Please reproduce exactly the line that carries "D6: zener 4.7V" and all remaining lines through the last line of the data, and write nothing else.

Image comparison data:
----

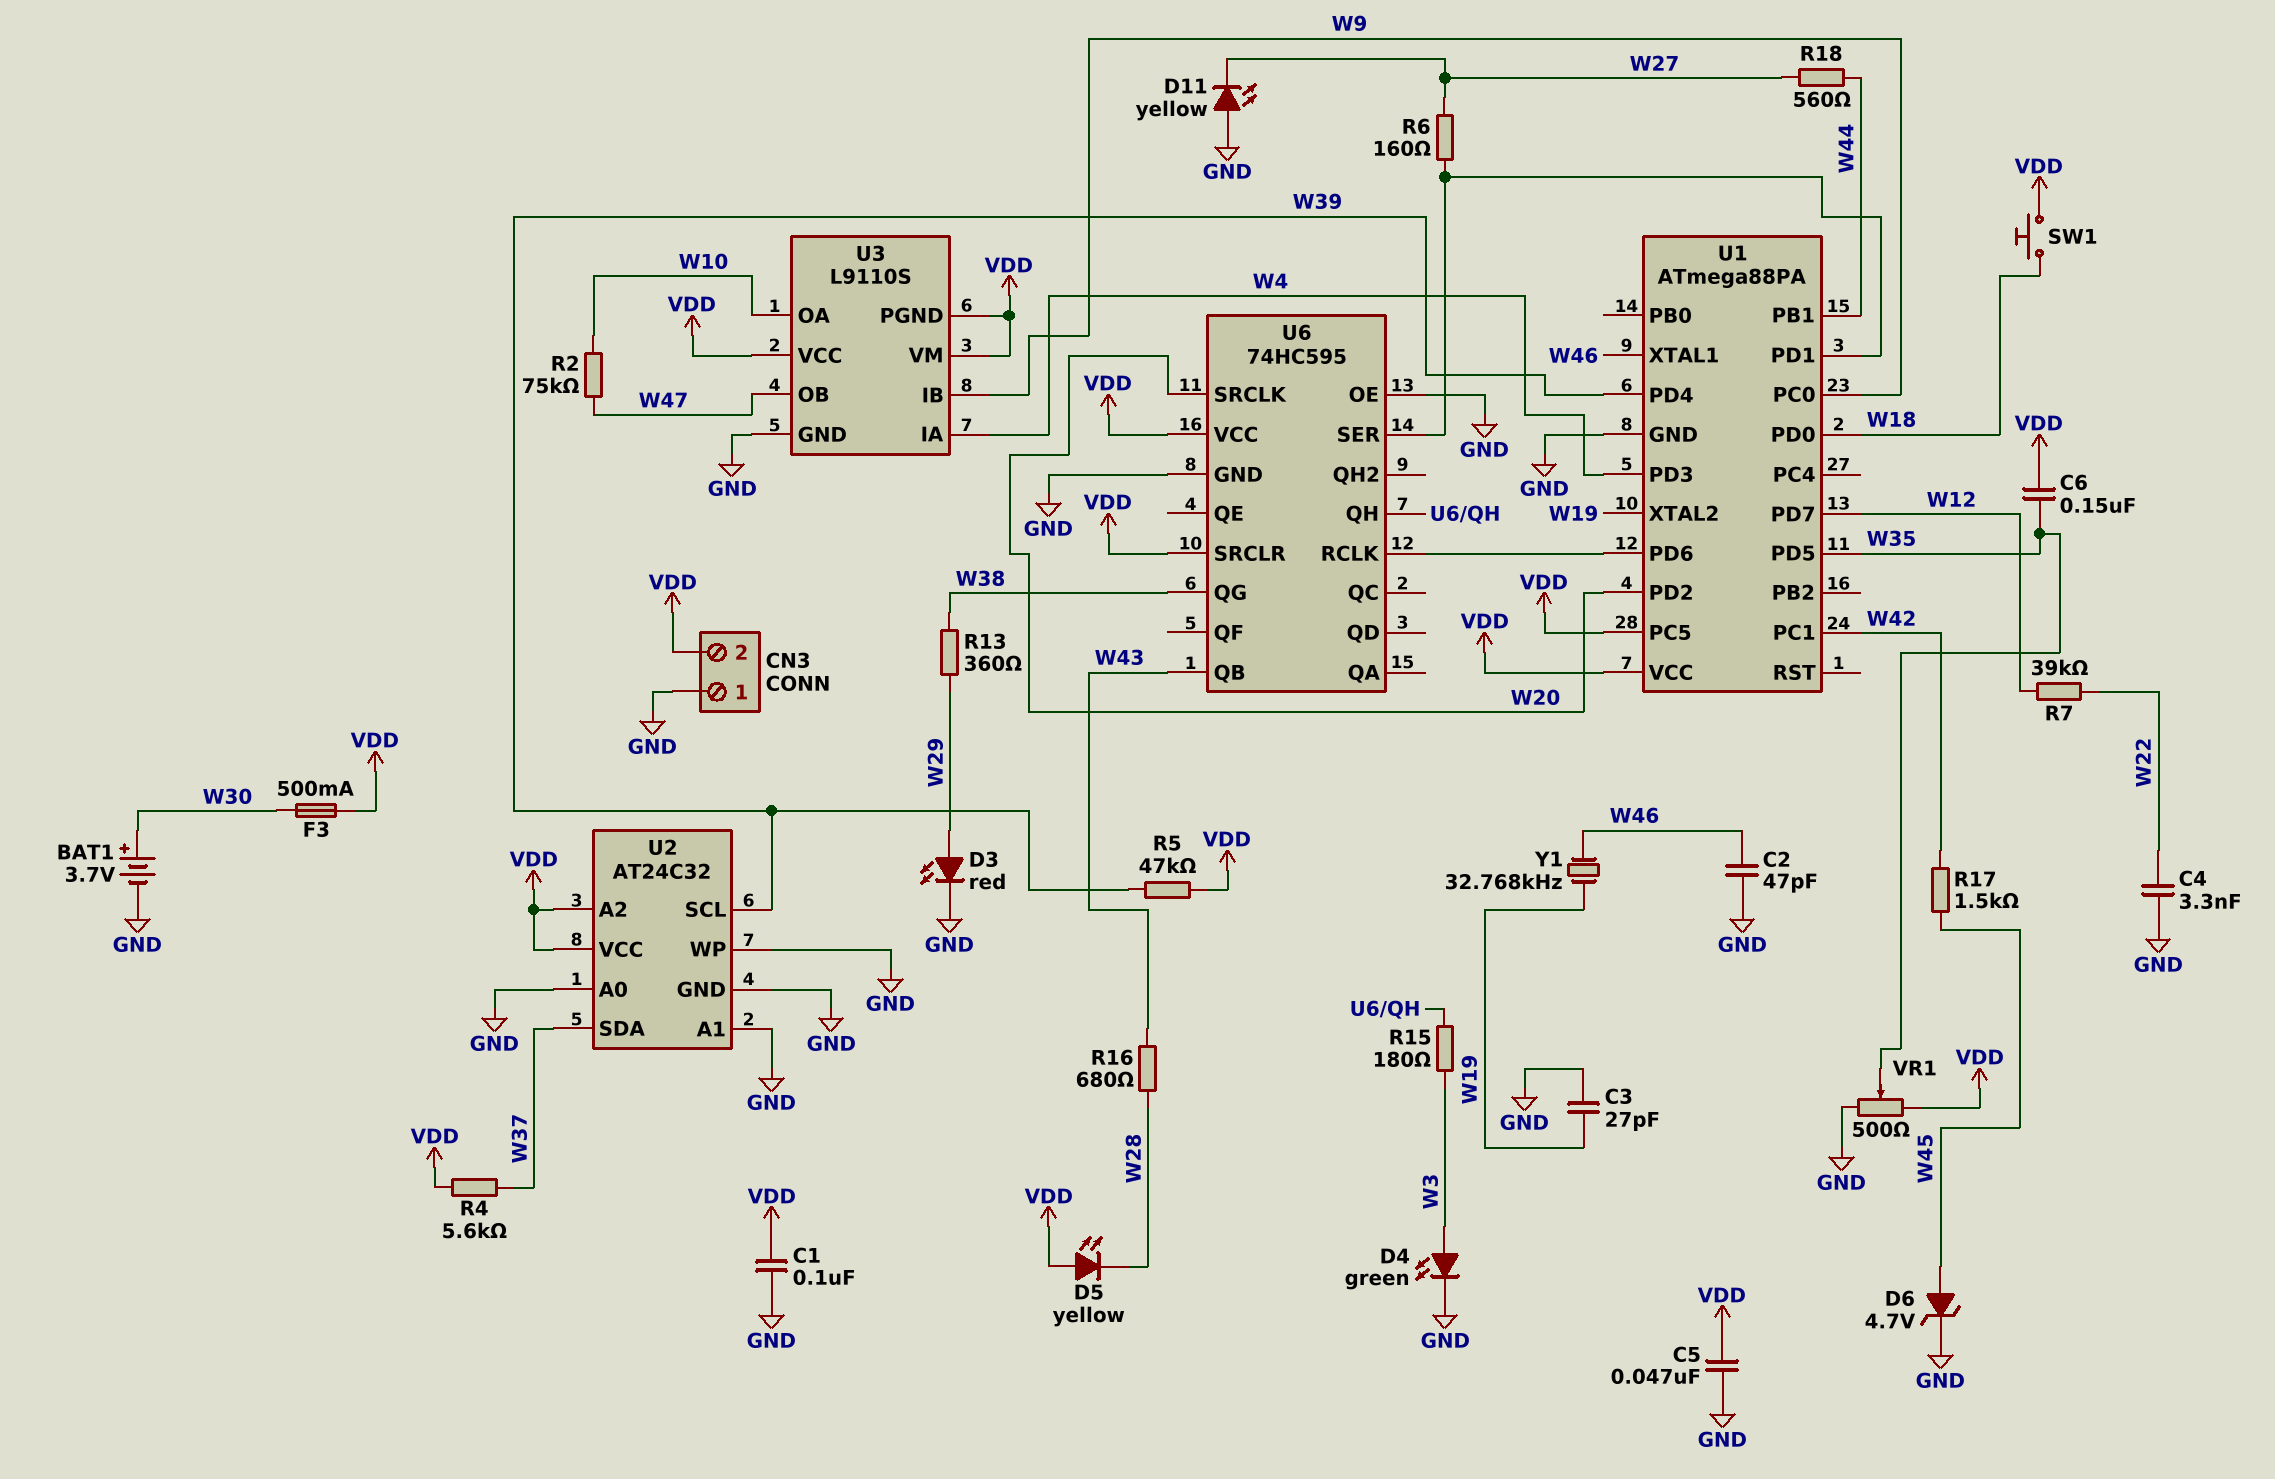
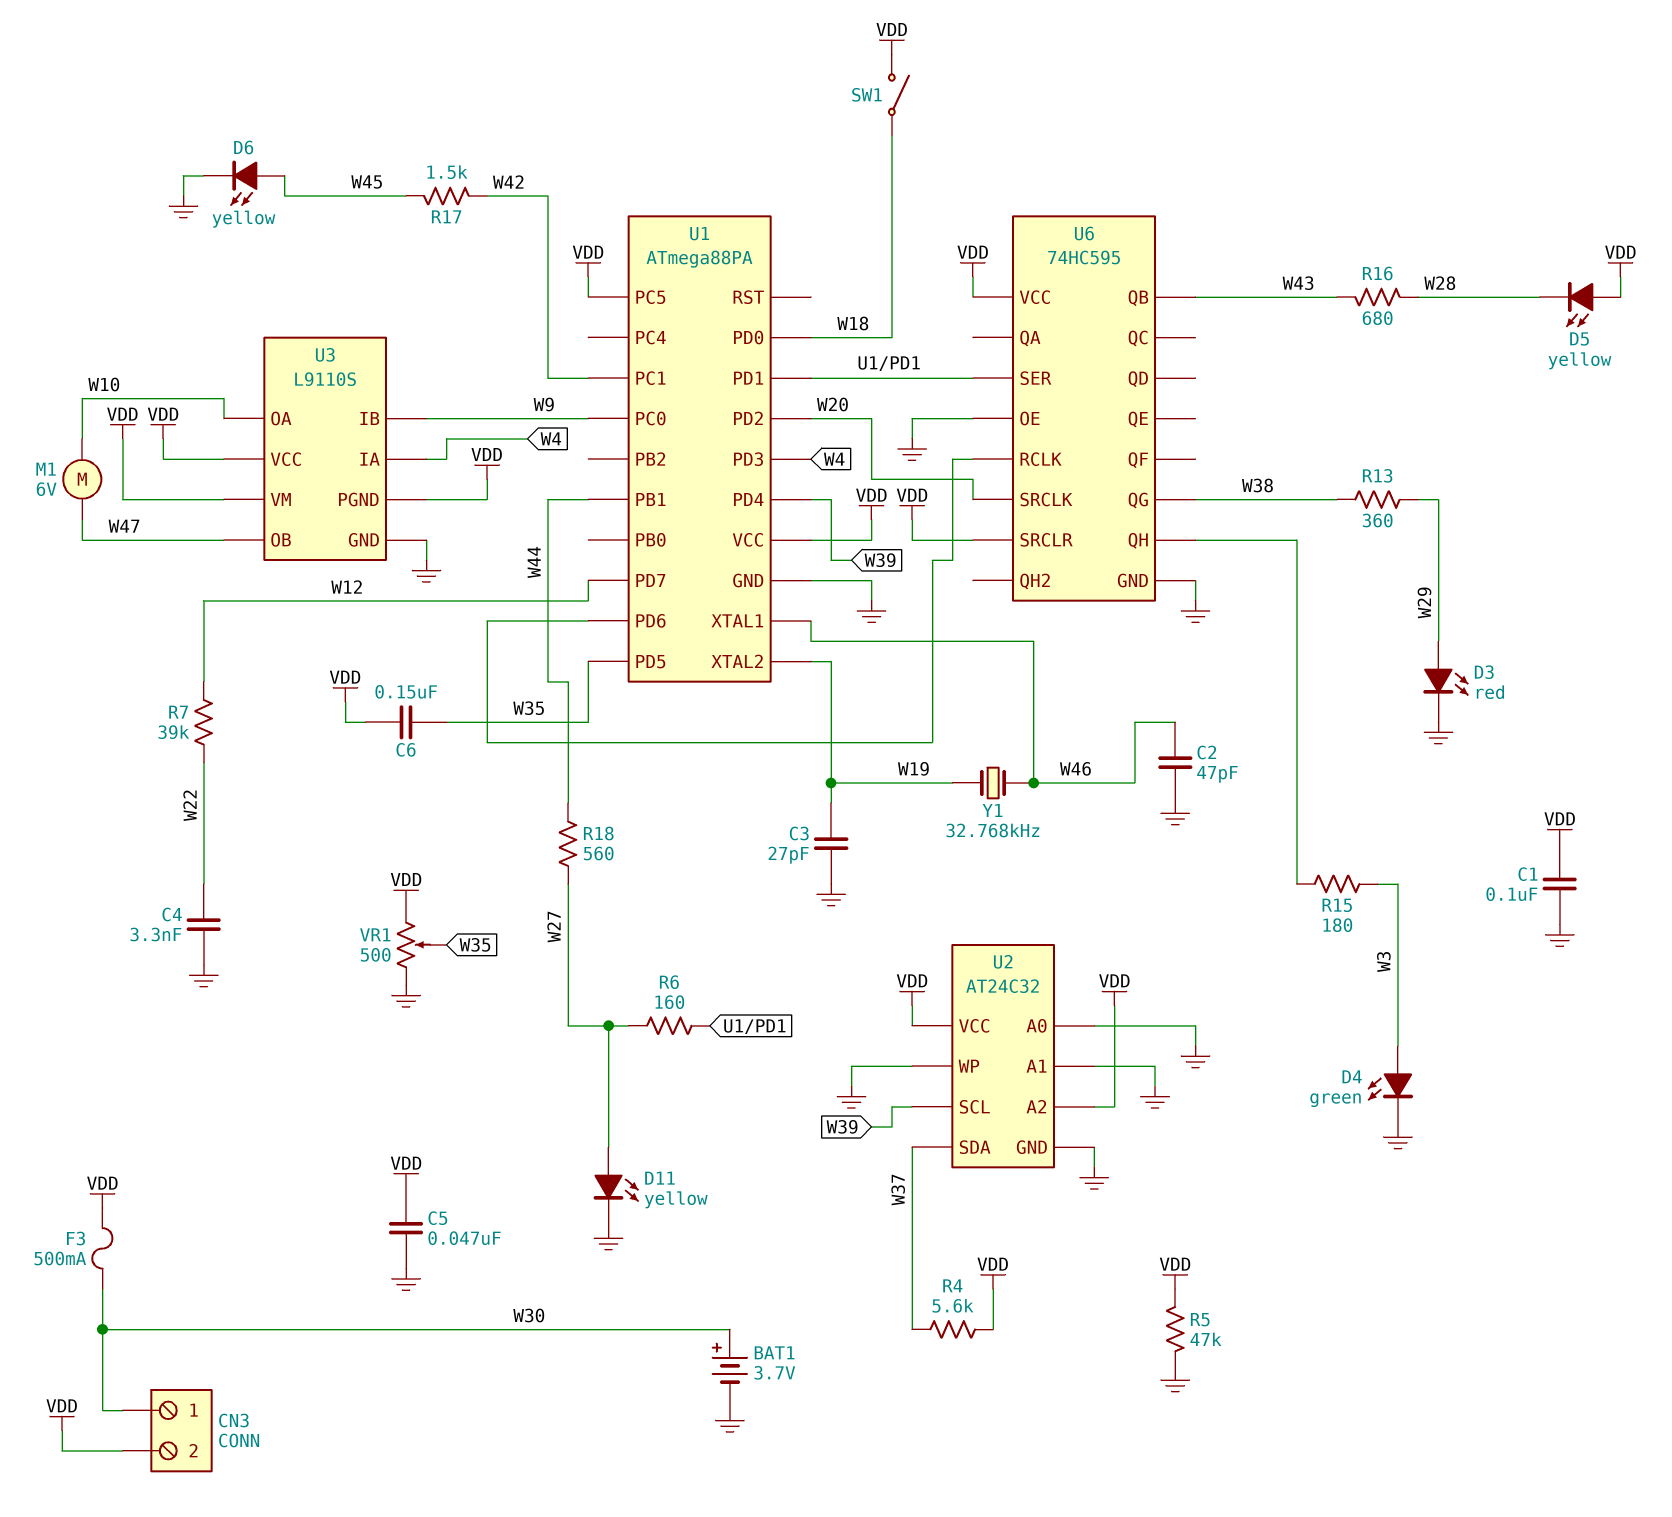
CN3 pin 1: GND -> W30
D6: zener 4.7V (A W45, K GND) -> LED yellow (A W45, K GND)
D11: LED yellow (A GND, K W27) -> LED yellow (A W27, K GND)
M1: none -> motor 6V (W10, W47)
R2: 75k (W10, W47) -> none
R5: 47k (VDD, W39) -> 47k (GND, VDD)
SW1: button (VDD, W18) -> switch (VDD, W18)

----

- _EXPECTED ANSWER_:
D6: zener 4.7V (A W45, K GND) -> LED yellow (A W45, K GND)
D11: LED yellow (A GND, K W27) -> LED yellow (A W27, K GND)
M1: none -> motor 6V (W10, W47)
R2: 75k (W10, W47) -> none
R5: 47k (VDD, W39) -> 47k (GND, VDD)
SW1: button (VDD, W18) -> switch (VDD, W18)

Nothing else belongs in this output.